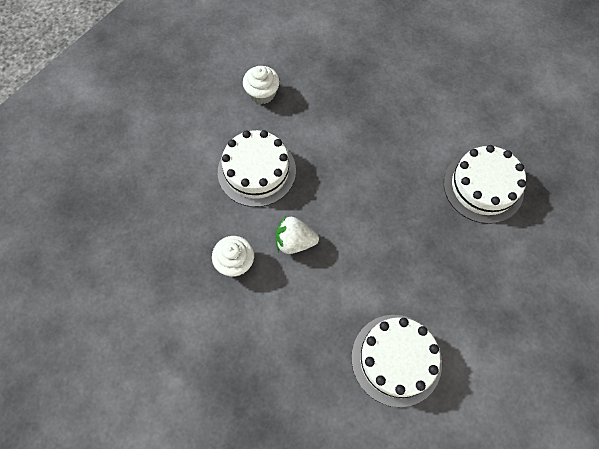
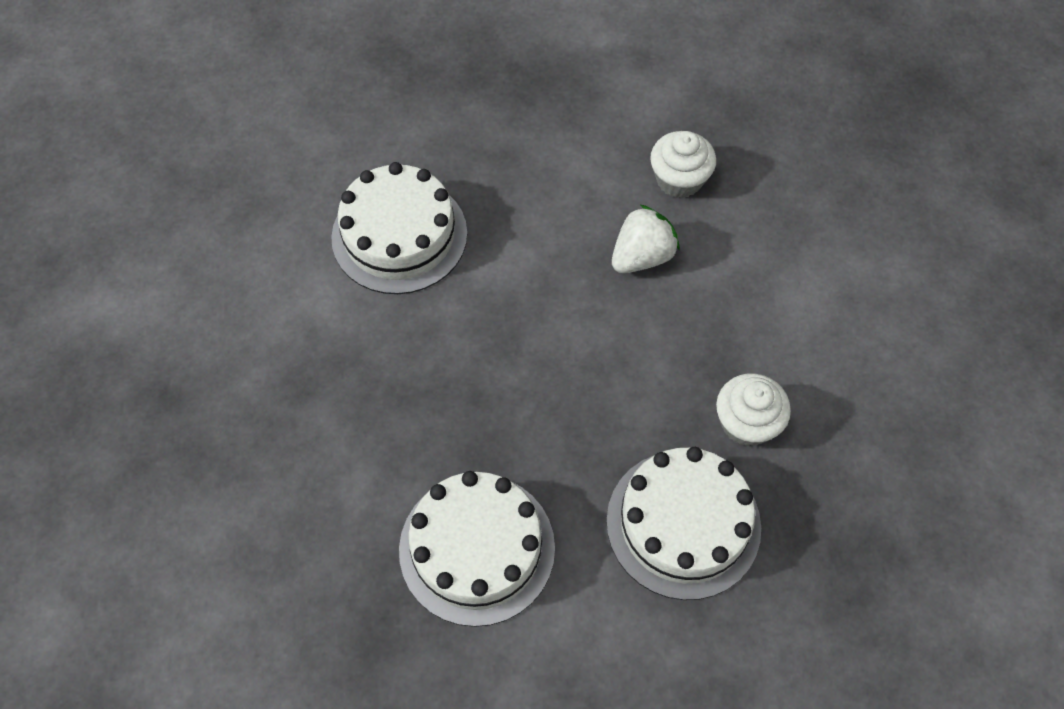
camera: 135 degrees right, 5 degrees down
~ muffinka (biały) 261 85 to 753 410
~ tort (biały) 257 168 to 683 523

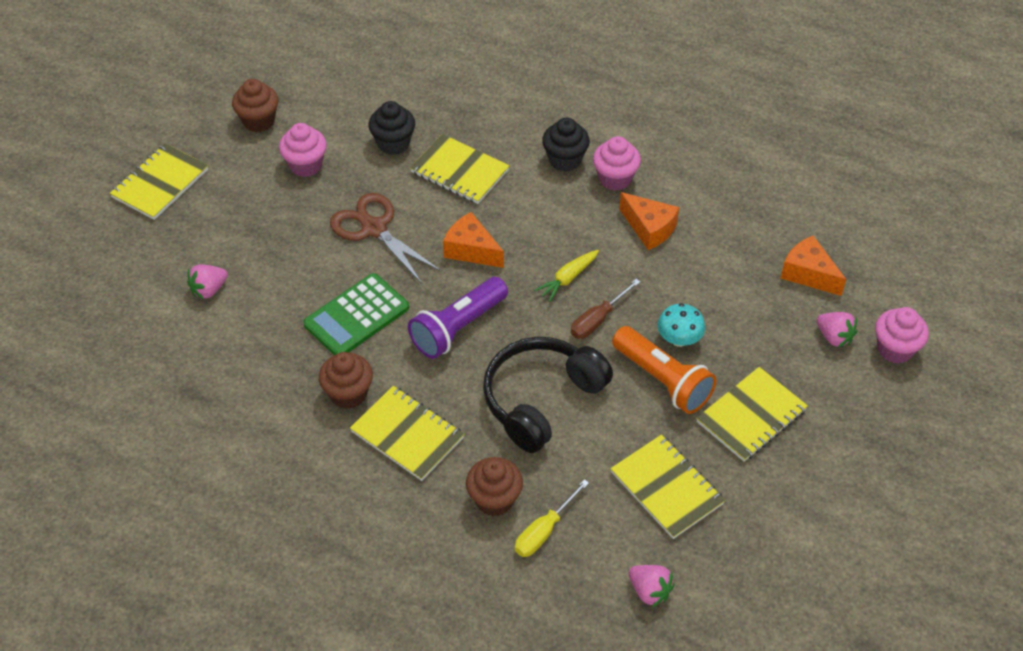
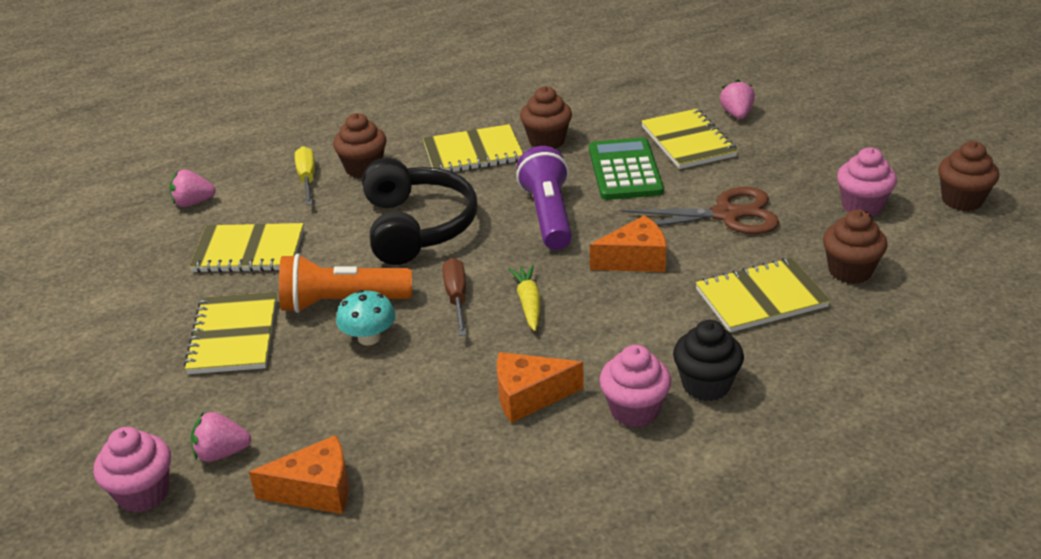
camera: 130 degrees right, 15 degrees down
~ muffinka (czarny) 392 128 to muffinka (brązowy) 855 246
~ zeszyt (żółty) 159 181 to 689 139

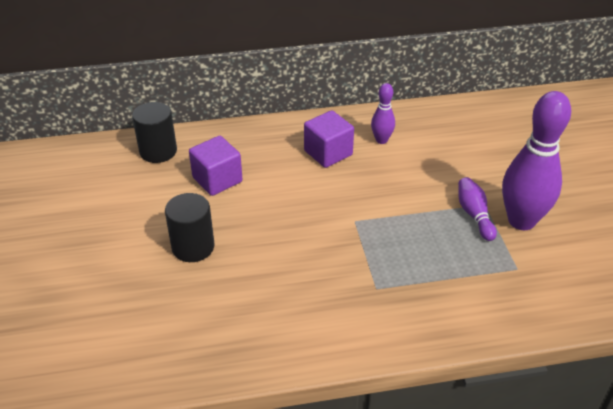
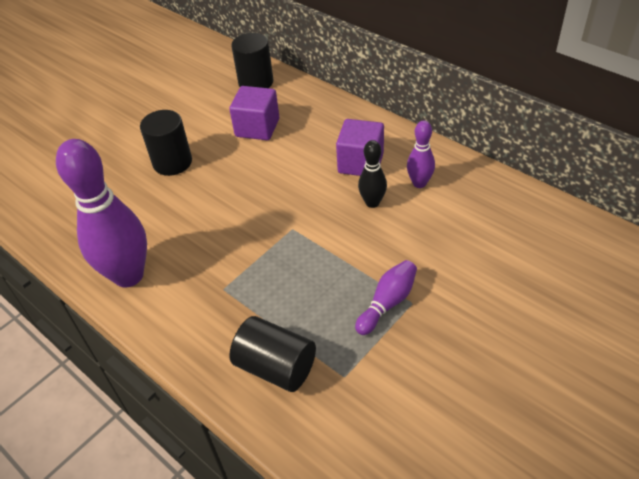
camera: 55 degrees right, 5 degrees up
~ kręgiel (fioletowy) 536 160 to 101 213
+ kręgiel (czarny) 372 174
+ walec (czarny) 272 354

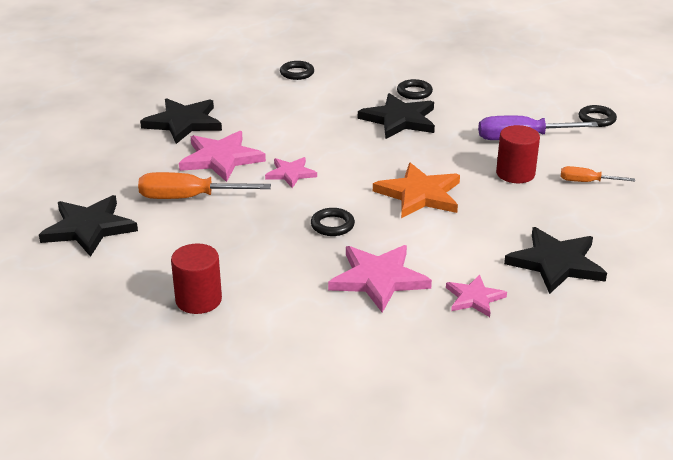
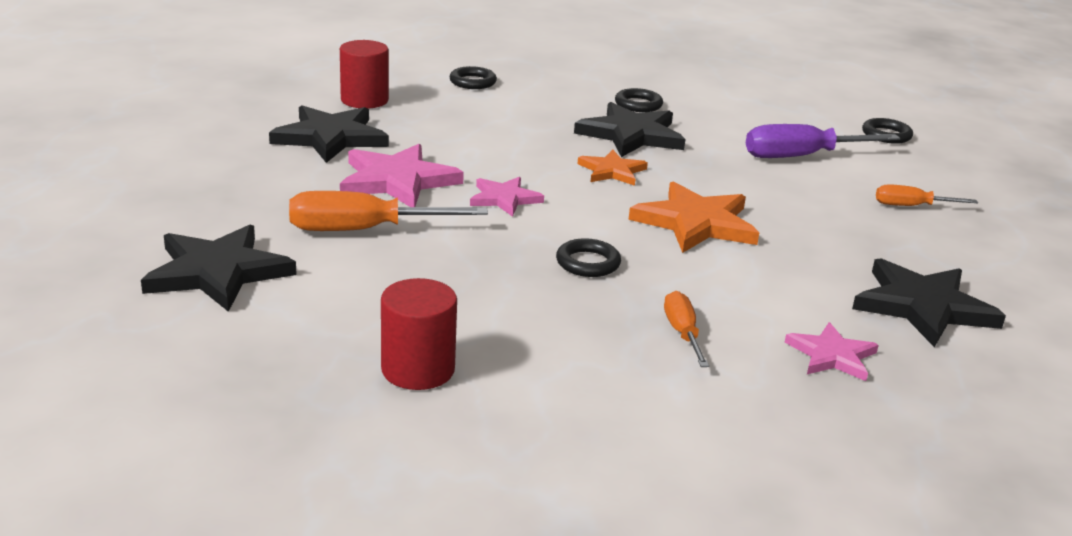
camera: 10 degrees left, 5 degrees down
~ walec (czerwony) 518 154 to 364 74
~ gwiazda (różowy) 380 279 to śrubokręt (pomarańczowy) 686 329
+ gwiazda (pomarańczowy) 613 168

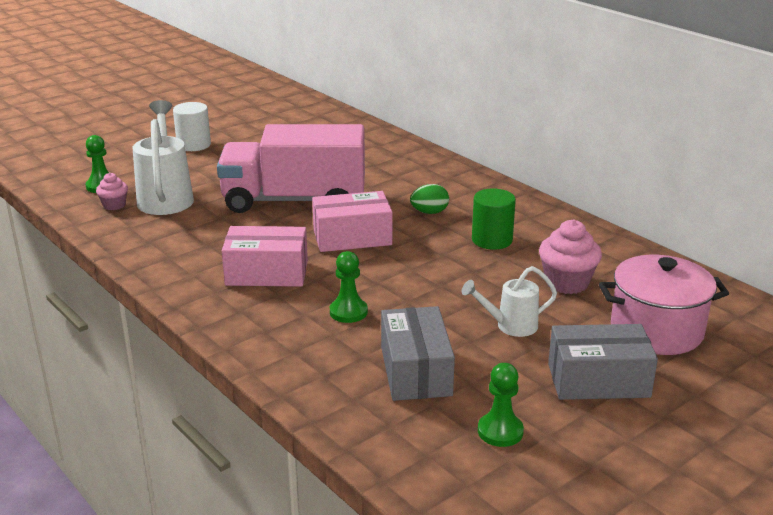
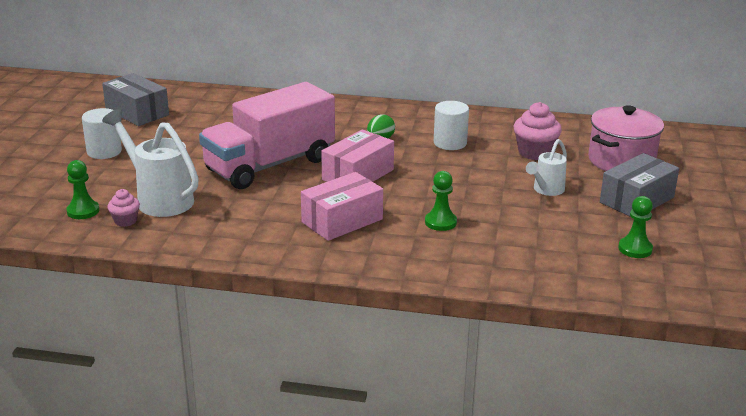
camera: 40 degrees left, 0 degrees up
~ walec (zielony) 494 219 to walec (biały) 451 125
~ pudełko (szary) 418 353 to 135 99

········

| What is needed |
Except for the pictures, copy every line of the records above exactly.

| Task solution |
camera: 135 degrees right, 5 degrees down
~ muffinka (biały) 261 85 to 753 410
~ tort (biały) 257 168 to 683 523

camera: 130 degrees right, 15 degrees down
~ muffinka (czarny) 392 128 to muffinka (brązowy) 855 246
~ zeszyt (żółty) 159 181 to 689 139

camera: 55 degrees right, 5 degrees up
~ kręgiel (fioletowy) 536 160 to 101 213
+ kręgiel (czarny) 372 174
+ walec (czarny) 272 354

camera: 10 degrees left, 5 degrees down
~ walec (czerwony) 518 154 to 364 74
~ gwiazda (różowy) 380 279 to śrubokręt (pomarańczowy) 686 329
+ gwiazda (pomarańczowy) 613 168

camera: 40 degrees left, 0 degrees up
~ walec (zielony) 494 219 to walec (biały) 451 125
~ pudełko (szary) 418 353 to 135 99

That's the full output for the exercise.